» **RECORDS FOR THE TASK**:
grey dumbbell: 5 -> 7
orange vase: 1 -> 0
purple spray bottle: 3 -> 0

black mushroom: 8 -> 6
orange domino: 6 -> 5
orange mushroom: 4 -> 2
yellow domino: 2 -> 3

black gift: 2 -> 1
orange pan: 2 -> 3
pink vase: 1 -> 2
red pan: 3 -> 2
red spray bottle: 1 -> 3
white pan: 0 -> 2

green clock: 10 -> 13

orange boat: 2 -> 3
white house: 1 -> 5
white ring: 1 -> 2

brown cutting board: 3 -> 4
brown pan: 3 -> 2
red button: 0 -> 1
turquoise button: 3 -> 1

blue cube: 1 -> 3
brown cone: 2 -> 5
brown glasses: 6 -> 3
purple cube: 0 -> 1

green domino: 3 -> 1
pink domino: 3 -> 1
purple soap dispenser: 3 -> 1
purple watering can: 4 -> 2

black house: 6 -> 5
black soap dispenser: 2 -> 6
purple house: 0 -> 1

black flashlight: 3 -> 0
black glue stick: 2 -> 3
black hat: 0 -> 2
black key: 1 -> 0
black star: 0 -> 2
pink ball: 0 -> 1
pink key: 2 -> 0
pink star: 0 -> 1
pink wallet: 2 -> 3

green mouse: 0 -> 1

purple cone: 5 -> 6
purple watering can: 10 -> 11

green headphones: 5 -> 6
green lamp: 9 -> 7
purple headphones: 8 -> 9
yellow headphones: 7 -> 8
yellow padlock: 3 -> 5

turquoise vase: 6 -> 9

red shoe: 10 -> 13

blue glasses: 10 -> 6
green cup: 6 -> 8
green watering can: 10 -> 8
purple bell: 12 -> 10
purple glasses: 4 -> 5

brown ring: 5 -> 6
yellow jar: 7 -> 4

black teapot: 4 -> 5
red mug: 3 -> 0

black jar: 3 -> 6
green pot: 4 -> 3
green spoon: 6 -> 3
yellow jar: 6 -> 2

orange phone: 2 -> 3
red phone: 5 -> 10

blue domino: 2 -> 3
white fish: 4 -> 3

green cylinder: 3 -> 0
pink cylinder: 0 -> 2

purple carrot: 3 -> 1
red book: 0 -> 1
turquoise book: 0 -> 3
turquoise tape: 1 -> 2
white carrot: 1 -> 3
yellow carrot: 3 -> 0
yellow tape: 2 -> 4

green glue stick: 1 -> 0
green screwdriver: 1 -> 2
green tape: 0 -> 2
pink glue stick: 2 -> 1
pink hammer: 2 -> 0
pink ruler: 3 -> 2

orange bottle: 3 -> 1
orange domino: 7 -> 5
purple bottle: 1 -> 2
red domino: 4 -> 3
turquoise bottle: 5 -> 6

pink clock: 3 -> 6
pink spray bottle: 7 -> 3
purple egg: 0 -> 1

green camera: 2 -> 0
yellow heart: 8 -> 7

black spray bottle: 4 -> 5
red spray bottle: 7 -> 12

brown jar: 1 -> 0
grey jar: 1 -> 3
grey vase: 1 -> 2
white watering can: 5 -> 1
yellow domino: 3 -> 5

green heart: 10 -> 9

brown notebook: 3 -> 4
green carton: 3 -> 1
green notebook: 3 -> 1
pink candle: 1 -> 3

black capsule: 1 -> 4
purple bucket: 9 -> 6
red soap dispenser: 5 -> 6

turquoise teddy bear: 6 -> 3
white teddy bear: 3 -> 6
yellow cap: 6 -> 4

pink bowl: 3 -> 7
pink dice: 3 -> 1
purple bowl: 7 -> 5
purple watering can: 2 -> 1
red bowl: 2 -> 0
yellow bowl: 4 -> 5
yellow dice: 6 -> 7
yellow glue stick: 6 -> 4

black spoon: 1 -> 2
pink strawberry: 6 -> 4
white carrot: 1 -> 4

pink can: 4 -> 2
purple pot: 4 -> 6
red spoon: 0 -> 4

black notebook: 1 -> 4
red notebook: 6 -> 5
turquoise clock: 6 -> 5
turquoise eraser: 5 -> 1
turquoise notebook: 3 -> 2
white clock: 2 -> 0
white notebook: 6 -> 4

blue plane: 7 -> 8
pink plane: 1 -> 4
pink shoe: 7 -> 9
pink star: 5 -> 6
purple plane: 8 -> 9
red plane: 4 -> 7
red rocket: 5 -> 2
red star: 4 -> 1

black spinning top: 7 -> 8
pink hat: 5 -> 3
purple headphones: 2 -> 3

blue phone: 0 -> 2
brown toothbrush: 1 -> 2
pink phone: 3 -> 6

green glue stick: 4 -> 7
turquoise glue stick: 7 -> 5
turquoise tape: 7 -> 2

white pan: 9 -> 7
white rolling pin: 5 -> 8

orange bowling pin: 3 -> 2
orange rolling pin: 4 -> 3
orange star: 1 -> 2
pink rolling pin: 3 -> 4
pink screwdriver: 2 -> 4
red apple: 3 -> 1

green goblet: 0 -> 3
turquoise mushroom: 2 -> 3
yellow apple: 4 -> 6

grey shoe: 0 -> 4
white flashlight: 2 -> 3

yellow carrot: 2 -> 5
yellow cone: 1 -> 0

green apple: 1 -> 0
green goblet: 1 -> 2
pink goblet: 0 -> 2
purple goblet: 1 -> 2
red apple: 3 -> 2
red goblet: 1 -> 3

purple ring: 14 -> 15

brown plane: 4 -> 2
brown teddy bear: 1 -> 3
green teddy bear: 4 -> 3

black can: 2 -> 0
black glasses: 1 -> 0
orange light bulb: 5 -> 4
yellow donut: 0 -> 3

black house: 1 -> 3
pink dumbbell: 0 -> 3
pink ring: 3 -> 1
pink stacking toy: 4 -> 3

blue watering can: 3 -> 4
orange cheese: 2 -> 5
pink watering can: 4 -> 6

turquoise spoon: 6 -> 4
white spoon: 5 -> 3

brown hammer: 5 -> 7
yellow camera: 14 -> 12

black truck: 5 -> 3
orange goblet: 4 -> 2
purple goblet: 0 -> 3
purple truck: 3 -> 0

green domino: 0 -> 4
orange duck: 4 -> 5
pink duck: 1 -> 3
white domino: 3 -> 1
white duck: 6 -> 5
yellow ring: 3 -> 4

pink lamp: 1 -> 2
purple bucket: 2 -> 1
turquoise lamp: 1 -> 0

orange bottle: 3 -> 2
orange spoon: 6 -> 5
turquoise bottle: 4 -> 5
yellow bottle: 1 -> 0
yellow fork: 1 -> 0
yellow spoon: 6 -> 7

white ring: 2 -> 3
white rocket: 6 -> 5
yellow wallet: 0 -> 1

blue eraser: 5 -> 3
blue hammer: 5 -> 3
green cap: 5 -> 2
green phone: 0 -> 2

» **YOUR INSTRUCTIONS**: Every line from the start of the listing through the line with "pink cylinder: 0 -> 2" should be reproduced exactly, and no other line.

» **YOUR RESPONSE**:
grey dumbbell: 5 -> 7
orange vase: 1 -> 0
purple spray bottle: 3 -> 0

black mushroom: 8 -> 6
orange domino: 6 -> 5
orange mushroom: 4 -> 2
yellow domino: 2 -> 3

black gift: 2 -> 1
orange pan: 2 -> 3
pink vase: 1 -> 2
red pan: 3 -> 2
red spray bottle: 1 -> 3
white pan: 0 -> 2

green clock: 10 -> 13

orange boat: 2 -> 3
white house: 1 -> 5
white ring: 1 -> 2

brown cutting board: 3 -> 4
brown pan: 3 -> 2
red button: 0 -> 1
turquoise button: 3 -> 1

blue cube: 1 -> 3
brown cone: 2 -> 5
brown glasses: 6 -> 3
purple cube: 0 -> 1

green domino: 3 -> 1
pink domino: 3 -> 1
purple soap dispenser: 3 -> 1
purple watering can: 4 -> 2

black house: 6 -> 5
black soap dispenser: 2 -> 6
purple house: 0 -> 1

black flashlight: 3 -> 0
black glue stick: 2 -> 3
black hat: 0 -> 2
black key: 1 -> 0
black star: 0 -> 2
pink ball: 0 -> 1
pink key: 2 -> 0
pink star: 0 -> 1
pink wallet: 2 -> 3

green mouse: 0 -> 1

purple cone: 5 -> 6
purple watering can: 10 -> 11

green headphones: 5 -> 6
green lamp: 9 -> 7
purple headphones: 8 -> 9
yellow headphones: 7 -> 8
yellow padlock: 3 -> 5

turquoise vase: 6 -> 9

red shoe: 10 -> 13

blue glasses: 10 -> 6
green cup: 6 -> 8
green watering can: 10 -> 8
purple bell: 12 -> 10
purple glasses: 4 -> 5

brown ring: 5 -> 6
yellow jar: 7 -> 4

black teapot: 4 -> 5
red mug: 3 -> 0

black jar: 3 -> 6
green pot: 4 -> 3
green spoon: 6 -> 3
yellow jar: 6 -> 2

orange phone: 2 -> 3
red phone: 5 -> 10

blue domino: 2 -> 3
white fish: 4 -> 3

green cylinder: 3 -> 0
pink cylinder: 0 -> 2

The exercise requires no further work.